### EXERCISE DETAILS
Change "teacups" to "saucers" in the items from the line containing "hyphens (546, 840)" through the line containing "steely [465, 1568]", inclusive. Reproduce only those lines, with everything else left as it is.

### EXERCISE INPUT
▼

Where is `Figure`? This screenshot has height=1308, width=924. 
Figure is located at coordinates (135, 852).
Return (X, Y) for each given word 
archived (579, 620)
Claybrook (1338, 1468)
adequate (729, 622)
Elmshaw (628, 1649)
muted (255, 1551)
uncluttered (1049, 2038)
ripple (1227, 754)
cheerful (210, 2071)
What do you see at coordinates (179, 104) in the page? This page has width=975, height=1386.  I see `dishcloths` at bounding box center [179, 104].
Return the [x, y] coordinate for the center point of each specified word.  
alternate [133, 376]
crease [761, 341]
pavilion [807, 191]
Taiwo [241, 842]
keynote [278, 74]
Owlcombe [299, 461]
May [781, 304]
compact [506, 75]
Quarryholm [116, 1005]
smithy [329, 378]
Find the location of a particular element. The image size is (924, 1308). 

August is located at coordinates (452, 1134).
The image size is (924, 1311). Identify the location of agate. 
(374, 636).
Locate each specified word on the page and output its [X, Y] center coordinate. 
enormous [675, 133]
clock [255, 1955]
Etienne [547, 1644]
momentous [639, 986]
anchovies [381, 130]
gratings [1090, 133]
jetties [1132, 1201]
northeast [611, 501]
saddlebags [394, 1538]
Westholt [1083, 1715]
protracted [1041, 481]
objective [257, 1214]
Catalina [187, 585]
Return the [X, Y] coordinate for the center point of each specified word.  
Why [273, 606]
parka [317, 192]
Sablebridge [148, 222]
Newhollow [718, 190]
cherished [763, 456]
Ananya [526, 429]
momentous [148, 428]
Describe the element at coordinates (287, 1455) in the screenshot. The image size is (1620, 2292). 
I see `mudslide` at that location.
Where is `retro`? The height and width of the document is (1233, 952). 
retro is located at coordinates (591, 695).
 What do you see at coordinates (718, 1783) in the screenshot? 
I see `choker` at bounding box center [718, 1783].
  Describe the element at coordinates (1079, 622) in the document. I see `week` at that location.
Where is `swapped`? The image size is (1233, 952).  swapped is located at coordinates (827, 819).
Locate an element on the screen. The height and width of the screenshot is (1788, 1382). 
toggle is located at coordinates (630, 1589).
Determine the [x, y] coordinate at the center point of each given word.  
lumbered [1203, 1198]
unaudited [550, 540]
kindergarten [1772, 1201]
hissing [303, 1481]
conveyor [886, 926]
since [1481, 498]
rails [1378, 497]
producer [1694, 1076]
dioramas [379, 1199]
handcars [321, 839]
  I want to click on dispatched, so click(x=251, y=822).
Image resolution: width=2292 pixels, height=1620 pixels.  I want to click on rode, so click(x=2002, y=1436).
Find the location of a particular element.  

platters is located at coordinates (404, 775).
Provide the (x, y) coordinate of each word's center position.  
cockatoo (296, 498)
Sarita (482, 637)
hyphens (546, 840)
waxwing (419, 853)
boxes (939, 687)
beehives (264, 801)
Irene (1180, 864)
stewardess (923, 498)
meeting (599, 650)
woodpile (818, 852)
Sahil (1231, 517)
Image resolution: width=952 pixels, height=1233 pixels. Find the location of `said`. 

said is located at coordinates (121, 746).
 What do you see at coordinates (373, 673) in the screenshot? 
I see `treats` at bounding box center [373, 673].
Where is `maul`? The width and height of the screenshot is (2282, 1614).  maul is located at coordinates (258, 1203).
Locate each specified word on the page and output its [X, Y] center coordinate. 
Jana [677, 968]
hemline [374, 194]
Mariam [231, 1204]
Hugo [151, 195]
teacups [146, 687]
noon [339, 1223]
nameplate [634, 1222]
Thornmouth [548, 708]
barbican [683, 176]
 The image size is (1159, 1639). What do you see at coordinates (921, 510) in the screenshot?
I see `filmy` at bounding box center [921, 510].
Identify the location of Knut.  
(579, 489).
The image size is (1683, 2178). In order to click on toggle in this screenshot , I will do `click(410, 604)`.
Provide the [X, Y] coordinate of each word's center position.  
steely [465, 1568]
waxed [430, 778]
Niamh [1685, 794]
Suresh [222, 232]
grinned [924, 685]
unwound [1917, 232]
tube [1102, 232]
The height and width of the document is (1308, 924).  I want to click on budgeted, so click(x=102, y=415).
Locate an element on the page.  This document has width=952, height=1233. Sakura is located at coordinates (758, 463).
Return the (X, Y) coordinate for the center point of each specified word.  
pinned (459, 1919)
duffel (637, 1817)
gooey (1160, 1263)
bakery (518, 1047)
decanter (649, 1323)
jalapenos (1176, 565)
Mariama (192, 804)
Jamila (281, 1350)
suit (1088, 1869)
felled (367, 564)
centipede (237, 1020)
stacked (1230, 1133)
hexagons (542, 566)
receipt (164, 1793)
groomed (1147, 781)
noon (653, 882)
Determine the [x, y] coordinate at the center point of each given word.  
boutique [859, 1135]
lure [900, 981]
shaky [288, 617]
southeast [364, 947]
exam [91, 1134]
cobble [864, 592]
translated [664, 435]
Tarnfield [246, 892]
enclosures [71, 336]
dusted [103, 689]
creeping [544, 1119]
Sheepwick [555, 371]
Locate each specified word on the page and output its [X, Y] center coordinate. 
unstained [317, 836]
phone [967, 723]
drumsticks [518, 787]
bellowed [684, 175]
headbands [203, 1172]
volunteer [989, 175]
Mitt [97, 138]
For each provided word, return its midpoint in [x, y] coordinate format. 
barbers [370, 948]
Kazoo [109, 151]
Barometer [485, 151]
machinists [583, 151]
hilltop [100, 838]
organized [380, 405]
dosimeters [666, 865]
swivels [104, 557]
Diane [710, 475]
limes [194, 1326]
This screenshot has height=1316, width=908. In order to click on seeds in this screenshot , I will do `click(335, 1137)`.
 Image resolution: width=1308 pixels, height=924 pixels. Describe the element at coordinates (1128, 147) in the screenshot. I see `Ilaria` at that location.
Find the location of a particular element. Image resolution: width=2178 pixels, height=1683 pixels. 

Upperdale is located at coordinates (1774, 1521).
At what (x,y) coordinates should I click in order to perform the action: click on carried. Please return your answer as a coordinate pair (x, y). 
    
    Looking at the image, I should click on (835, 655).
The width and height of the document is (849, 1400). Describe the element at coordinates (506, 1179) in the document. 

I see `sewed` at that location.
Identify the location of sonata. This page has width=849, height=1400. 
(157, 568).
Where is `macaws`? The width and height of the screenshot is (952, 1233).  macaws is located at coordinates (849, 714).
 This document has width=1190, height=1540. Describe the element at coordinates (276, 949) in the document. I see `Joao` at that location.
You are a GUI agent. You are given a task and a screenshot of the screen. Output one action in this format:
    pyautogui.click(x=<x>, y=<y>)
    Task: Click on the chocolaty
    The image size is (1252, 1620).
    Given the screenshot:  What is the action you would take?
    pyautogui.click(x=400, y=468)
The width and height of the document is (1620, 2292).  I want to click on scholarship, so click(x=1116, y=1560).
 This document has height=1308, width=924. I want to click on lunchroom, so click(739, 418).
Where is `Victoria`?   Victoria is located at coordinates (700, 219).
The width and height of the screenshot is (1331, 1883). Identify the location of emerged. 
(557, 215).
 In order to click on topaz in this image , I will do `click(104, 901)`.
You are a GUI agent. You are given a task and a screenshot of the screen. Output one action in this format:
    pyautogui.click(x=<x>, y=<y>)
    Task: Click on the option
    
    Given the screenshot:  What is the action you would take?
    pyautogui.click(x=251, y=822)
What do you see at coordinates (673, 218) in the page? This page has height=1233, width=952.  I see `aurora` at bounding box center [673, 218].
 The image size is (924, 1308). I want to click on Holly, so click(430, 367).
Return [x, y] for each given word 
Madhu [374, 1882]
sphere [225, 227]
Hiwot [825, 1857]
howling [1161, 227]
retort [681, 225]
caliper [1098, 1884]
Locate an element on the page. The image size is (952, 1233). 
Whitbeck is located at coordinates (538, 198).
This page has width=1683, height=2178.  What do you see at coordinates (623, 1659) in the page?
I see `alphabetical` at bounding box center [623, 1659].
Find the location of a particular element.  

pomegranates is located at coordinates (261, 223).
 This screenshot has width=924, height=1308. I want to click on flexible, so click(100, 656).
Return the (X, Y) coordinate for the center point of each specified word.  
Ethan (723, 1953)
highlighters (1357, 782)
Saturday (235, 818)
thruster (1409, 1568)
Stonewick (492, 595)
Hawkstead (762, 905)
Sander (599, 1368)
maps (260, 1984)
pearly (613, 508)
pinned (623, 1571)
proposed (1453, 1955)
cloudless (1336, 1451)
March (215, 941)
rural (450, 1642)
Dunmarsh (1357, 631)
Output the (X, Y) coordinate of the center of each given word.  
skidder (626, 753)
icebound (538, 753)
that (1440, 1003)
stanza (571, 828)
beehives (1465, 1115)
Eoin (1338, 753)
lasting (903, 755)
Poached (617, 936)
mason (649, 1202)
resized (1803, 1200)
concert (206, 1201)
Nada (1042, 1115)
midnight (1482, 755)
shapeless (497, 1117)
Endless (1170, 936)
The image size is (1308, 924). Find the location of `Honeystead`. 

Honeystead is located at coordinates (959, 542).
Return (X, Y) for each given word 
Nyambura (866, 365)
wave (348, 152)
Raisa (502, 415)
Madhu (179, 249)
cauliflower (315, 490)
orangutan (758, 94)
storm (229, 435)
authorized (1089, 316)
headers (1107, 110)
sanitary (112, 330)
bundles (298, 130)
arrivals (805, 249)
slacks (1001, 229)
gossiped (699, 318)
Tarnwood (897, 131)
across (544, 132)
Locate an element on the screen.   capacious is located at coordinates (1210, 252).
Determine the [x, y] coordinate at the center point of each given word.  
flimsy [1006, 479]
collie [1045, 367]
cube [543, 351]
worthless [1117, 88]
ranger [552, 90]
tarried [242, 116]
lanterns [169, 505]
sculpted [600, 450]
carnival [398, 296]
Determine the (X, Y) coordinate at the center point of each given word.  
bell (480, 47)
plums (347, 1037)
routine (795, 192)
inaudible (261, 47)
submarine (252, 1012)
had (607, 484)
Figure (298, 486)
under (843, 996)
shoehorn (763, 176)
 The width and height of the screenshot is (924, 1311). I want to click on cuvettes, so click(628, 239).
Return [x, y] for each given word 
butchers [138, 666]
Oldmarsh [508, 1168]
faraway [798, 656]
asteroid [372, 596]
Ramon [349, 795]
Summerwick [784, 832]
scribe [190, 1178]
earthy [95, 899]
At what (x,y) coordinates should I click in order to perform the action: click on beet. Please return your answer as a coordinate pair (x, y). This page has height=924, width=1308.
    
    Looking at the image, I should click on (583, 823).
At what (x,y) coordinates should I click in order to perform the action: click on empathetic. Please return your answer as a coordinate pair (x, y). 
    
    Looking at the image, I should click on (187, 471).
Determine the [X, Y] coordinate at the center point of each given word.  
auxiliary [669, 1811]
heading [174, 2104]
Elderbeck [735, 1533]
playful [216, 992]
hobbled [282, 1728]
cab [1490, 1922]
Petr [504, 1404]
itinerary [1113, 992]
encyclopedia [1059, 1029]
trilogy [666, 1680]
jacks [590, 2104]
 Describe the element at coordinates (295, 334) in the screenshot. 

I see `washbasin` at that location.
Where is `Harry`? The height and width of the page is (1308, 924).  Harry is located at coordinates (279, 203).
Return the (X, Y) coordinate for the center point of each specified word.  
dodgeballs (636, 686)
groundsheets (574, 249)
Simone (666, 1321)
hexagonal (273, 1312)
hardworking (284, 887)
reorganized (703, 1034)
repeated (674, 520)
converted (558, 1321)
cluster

▲

### SOLUTION FOR THIS PROBLEM
hyphens (546, 840)
waxwing (419, 853)
boxes (939, 687)
beehives (264, 801)
Irene (1180, 864)
stewardess (923, 498)
meeting (599, 650)
woodpile (818, 852)
Sahil (1231, 517)
Image resolution: width=952 pixels, height=1233 pixels. Find the location of `said`. 

said is located at coordinates (121, 746).
 What do you see at coordinates (373, 673) in the screenshot? 
I see `treats` at bounding box center [373, 673].
Where is `maul`? The width and height of the screenshot is (2282, 1614).  maul is located at coordinates (258, 1203).
Locate each specified word on the page and output its [X, Y] center coordinate. 
Jana [677, 968]
hemline [374, 194]
Mariam [231, 1204]
Hugo [151, 195]
saucers [146, 687]
noon [339, 1223]
nameplate [634, 1222]
Thornmouth [548, 708]
barbican [683, 176]
 The image size is (1159, 1639). What do you see at coordinates (921, 510) in the screenshot?
I see `filmy` at bounding box center [921, 510].
Identify the location of Knut.  
(579, 489).
The image size is (1683, 2178). In order to click on toggle in this screenshot , I will do `click(410, 604)`.
Provide the [X, Y] coordinate of each word's center position.  
steely [465, 1568]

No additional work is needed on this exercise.